Modification records:
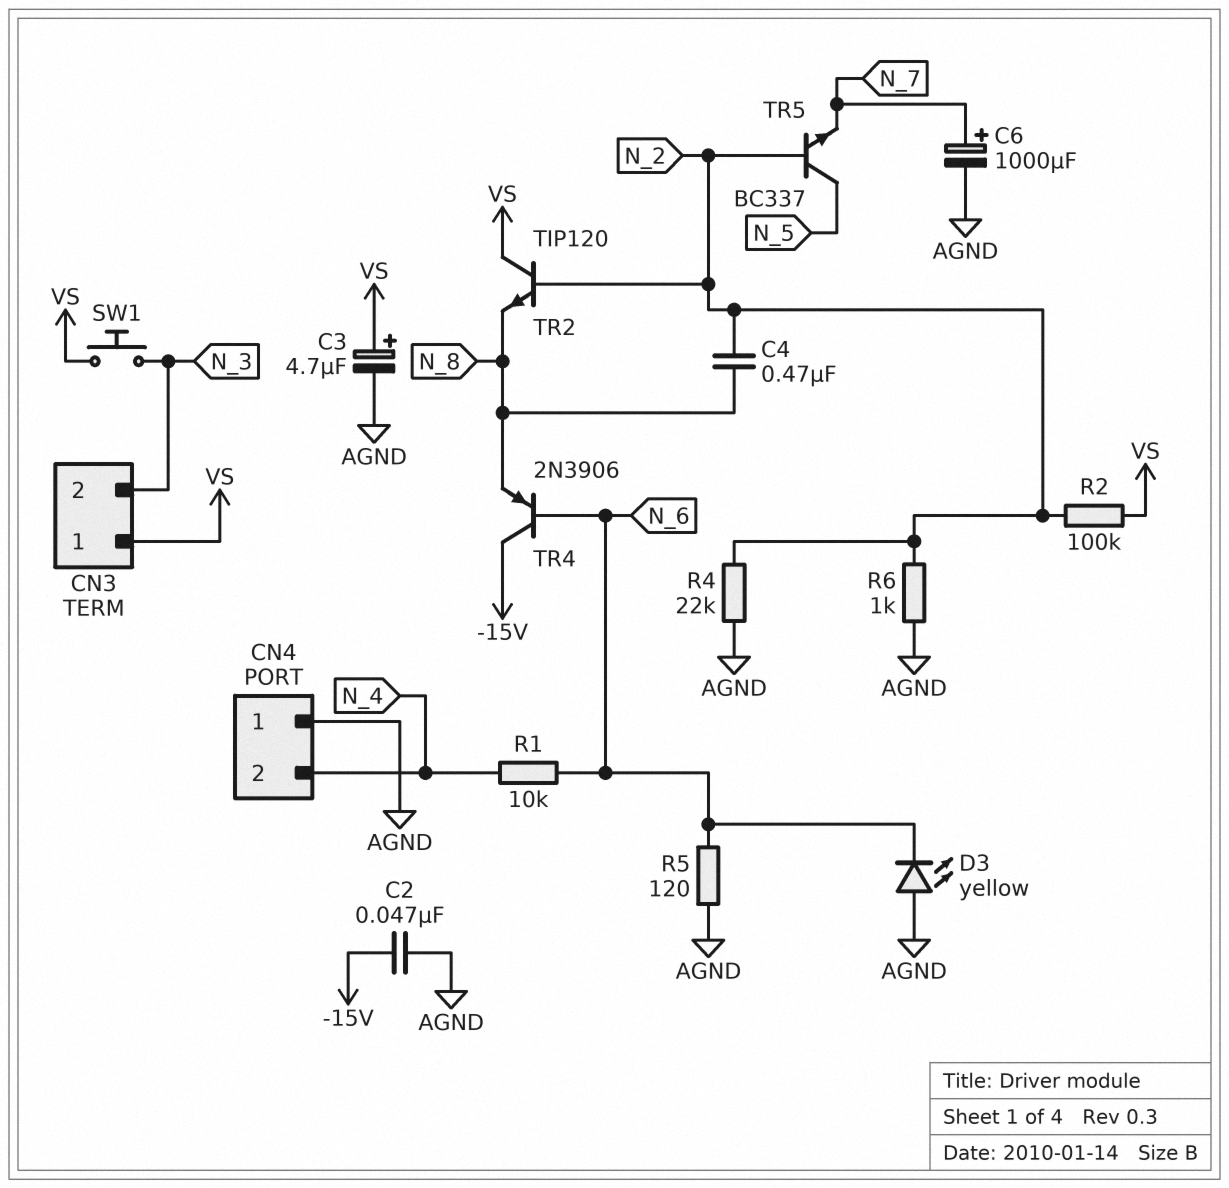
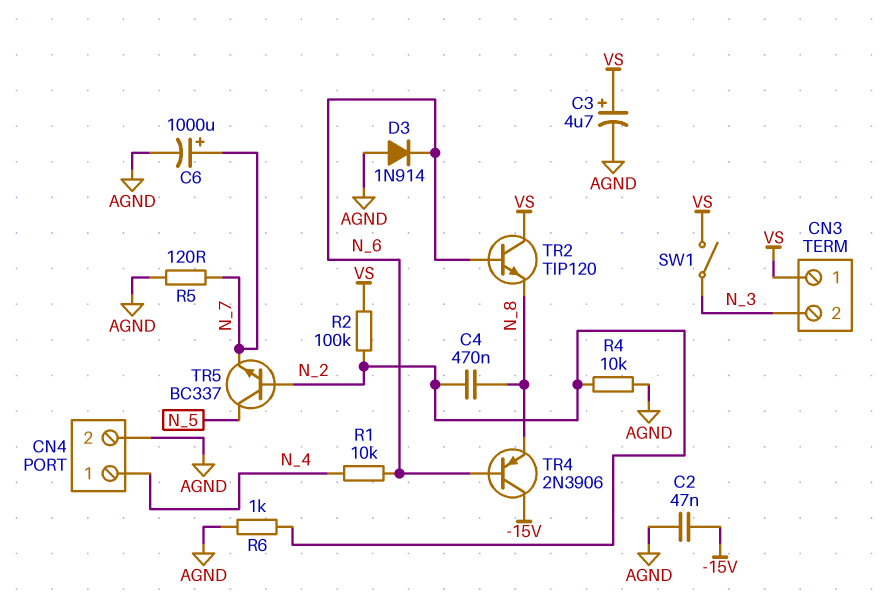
CN4 pin 1: AGND -> N_4
CN4 pin 2: N_4 -> AGND
D3: LED yellow (A AGND, K N_6) -> diode 1N914 (A AGND, K N_6)
R4: 22k (AGND, N_2) -> 10k (AGND, N_2)
R5: 120 (AGND, N_6) -> 120 (AGND, N_7)
SW1: button (N_3, VS) -> switch (N_3, VS)
TR2: NPN TIP120 (B N_2, C VS, E N_8) -> NPN TIP120 (B N_6, C VS, E N_8)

WHAT TO WORK ON
Exactly the lines from the one containing "CN4 pin 2: N_4 -> AGND" through the end of the records above should be returned, with both ends kept.

REPLY TO THE TASK
CN4 pin 2: N_4 -> AGND
D3: LED yellow (A AGND, K N_6) -> diode 1N914 (A AGND, K N_6)
R4: 22k (AGND, N_2) -> 10k (AGND, N_2)
R5: 120 (AGND, N_6) -> 120 (AGND, N_7)
SW1: button (N_3, VS) -> switch (N_3, VS)
TR2: NPN TIP120 (B N_2, C VS, E N_8) -> NPN TIP120 (B N_6, C VS, E N_8)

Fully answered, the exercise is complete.